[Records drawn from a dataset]
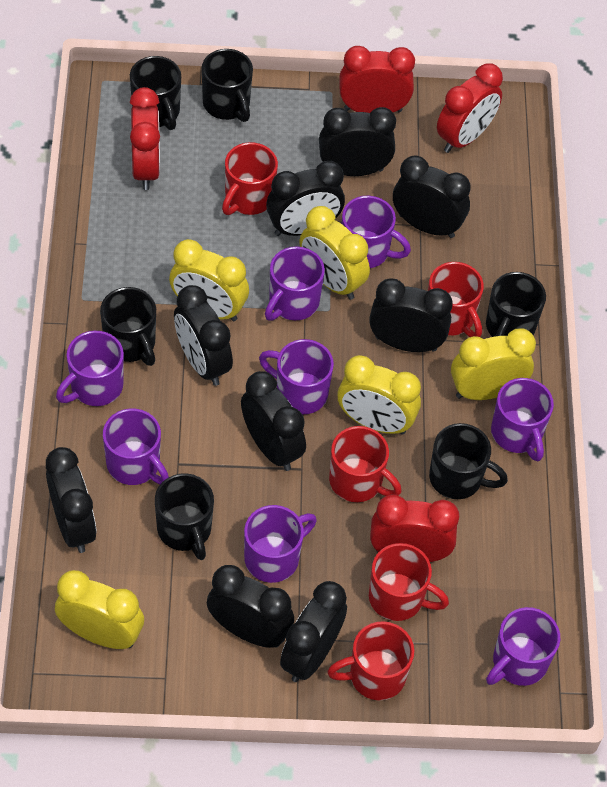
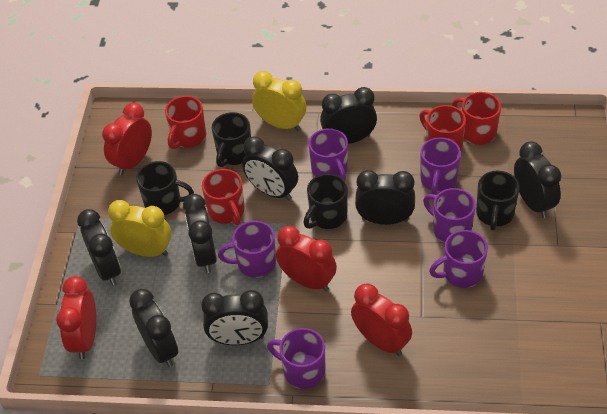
black clock: 9 -> 8
black mug: 6 -> 4
purple mug: 8 -> 6
red mug: 5 -> 4
yellow clock: 5 -> 2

#### WHAT TO DO
Return the lines above exactly; the images are not part of the copy.

#### RESULT OF THE TASK
black clock: 9 -> 8
black mug: 6 -> 4
purple mug: 8 -> 6
red mug: 5 -> 4
yellow clock: 5 -> 2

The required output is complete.